WHAT YOU SHOULD DO >>
Put the lines below into a numbered list, skipping any blank lines and leaving the pictures out.

ENTRIES PROVIDED >>
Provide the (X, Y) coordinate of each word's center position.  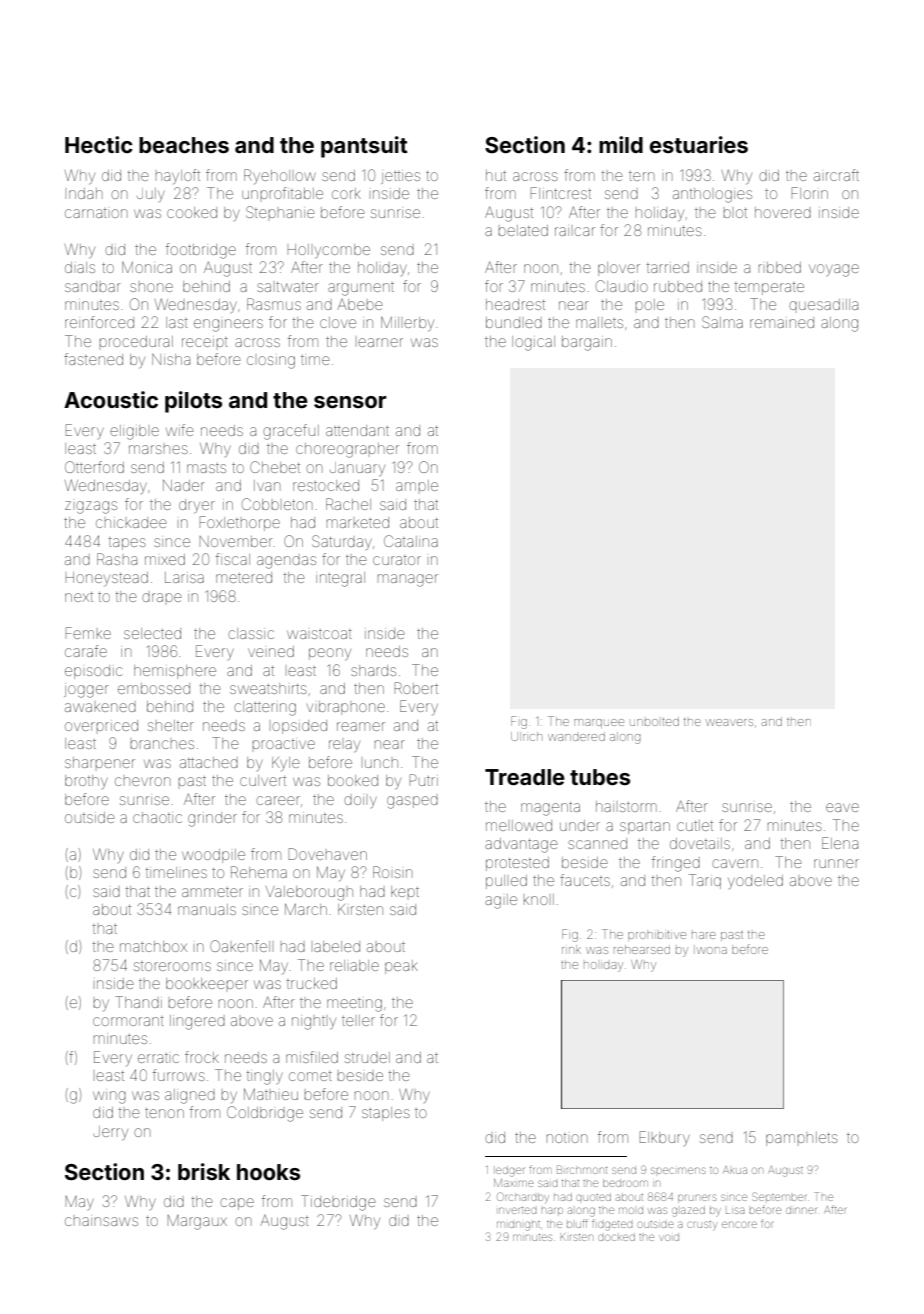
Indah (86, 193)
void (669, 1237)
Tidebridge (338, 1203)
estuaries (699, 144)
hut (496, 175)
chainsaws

RESPONSE TO THIS EXERCISE >>
1. Provide the (X, Y) coordinate of each word's center position.  
2. Indah (86, 193)
3. void (669, 1237)
4. Tidebridge (338, 1203)
5. estuaries (699, 144)
6. hut (496, 175)
7. chainsaws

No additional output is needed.